Goal of the exercise ▸ Extract every entry word for word. Skip the pictures.

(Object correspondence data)
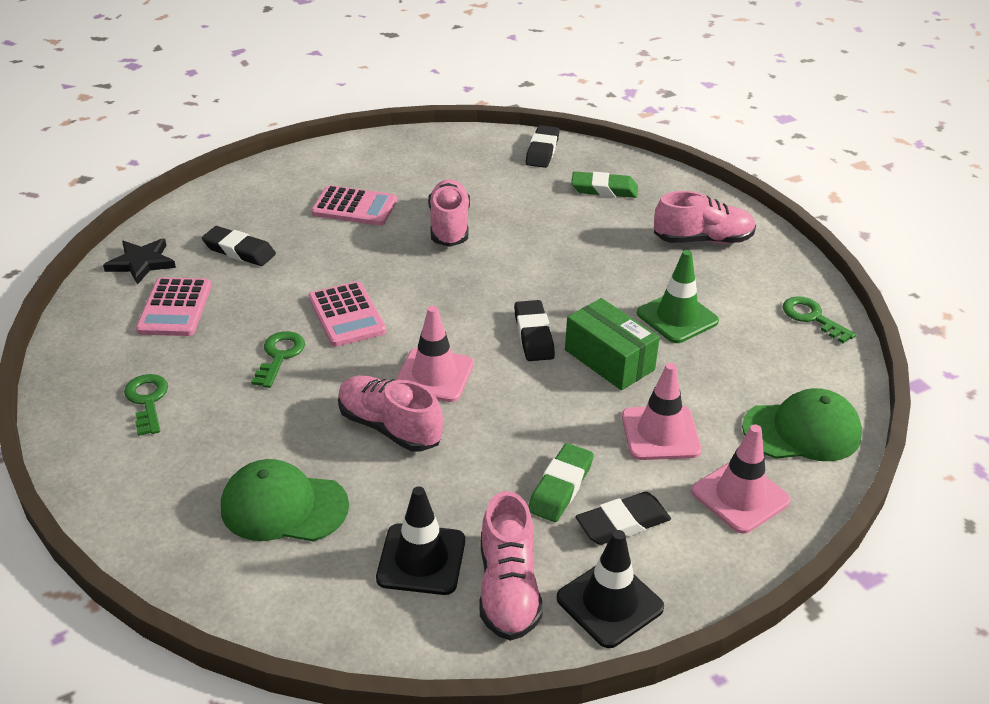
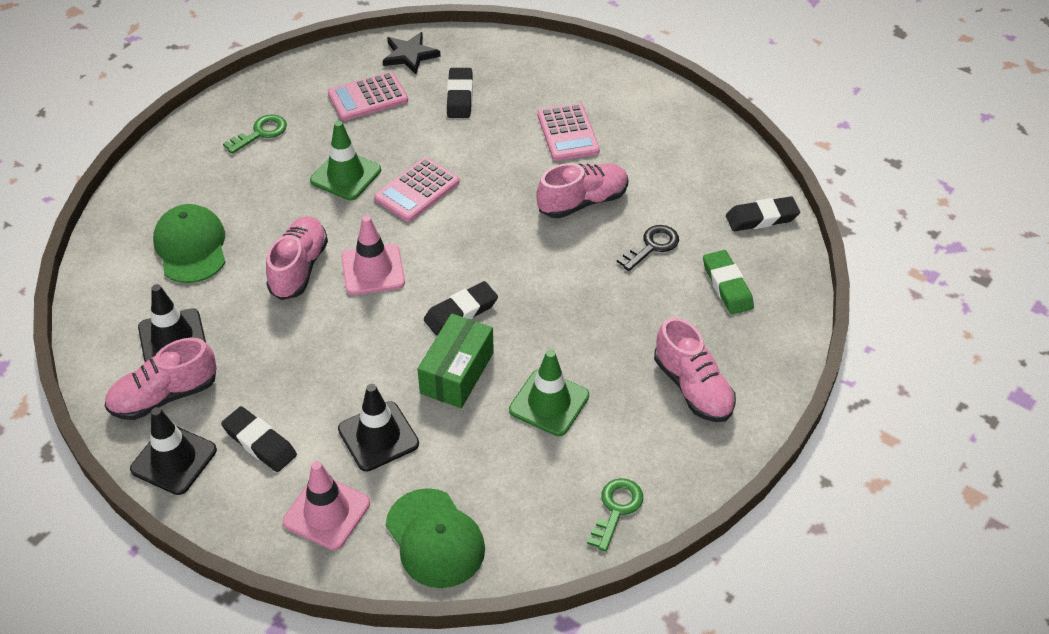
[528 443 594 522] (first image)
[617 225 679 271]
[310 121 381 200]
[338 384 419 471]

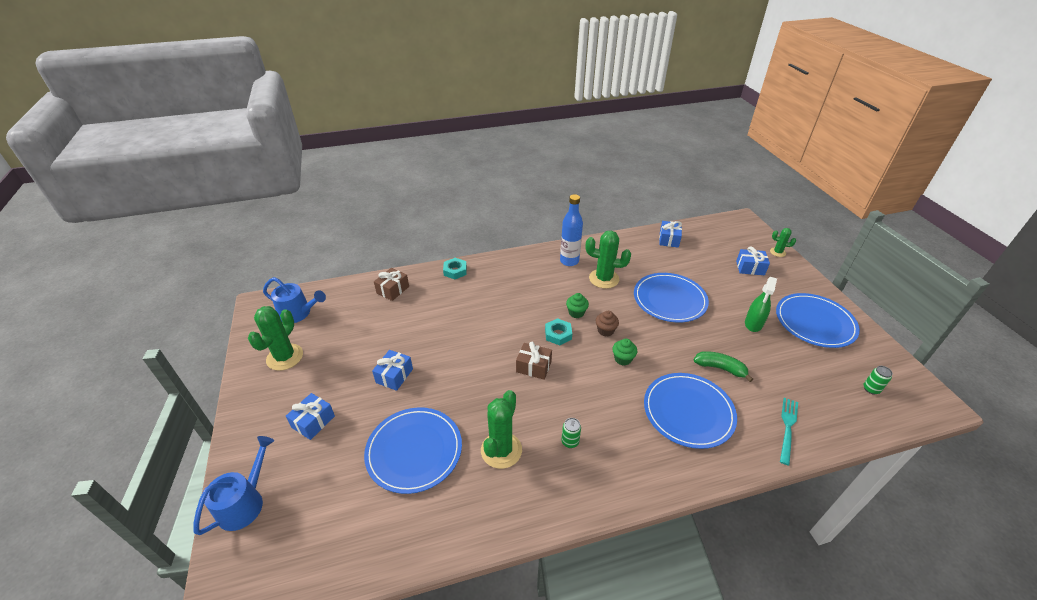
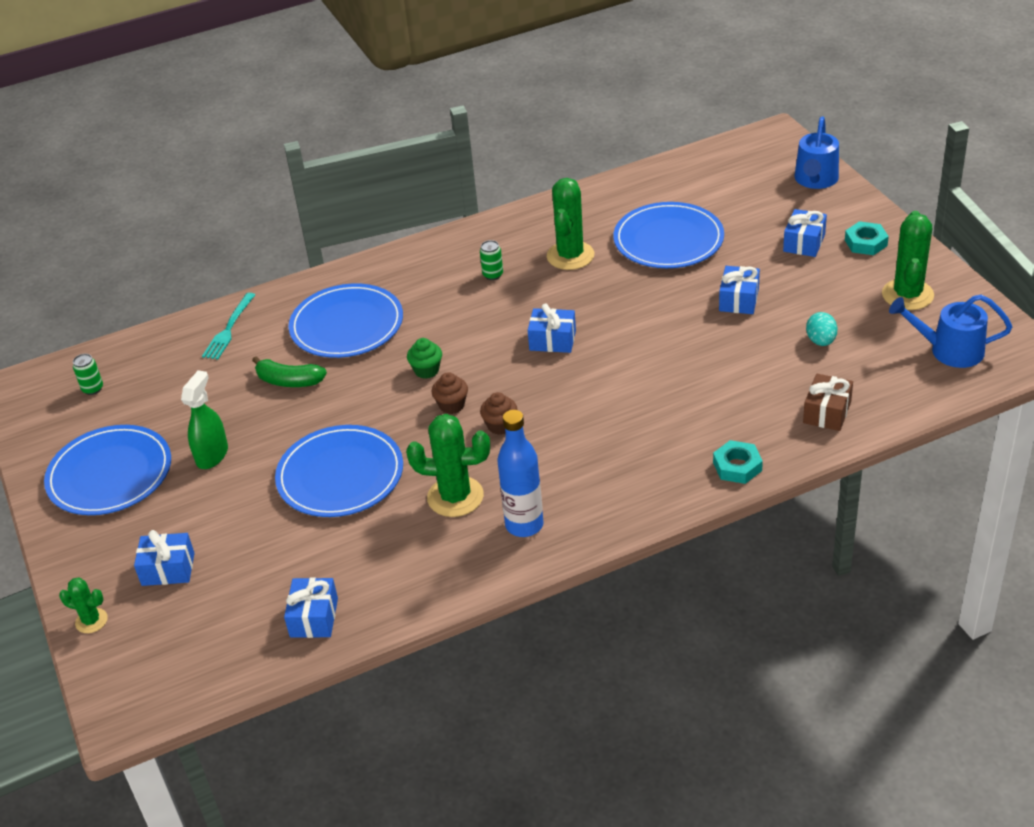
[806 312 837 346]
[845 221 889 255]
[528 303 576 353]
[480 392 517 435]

Reply to the task ▸
[528 443 594 522] (first image)
[617 225 679 271]
[310 121 381 200]
[338 384 419 471]

[806 312 837 346]
[845 221 889 255]
[528 303 576 353]
[480 392 517 435]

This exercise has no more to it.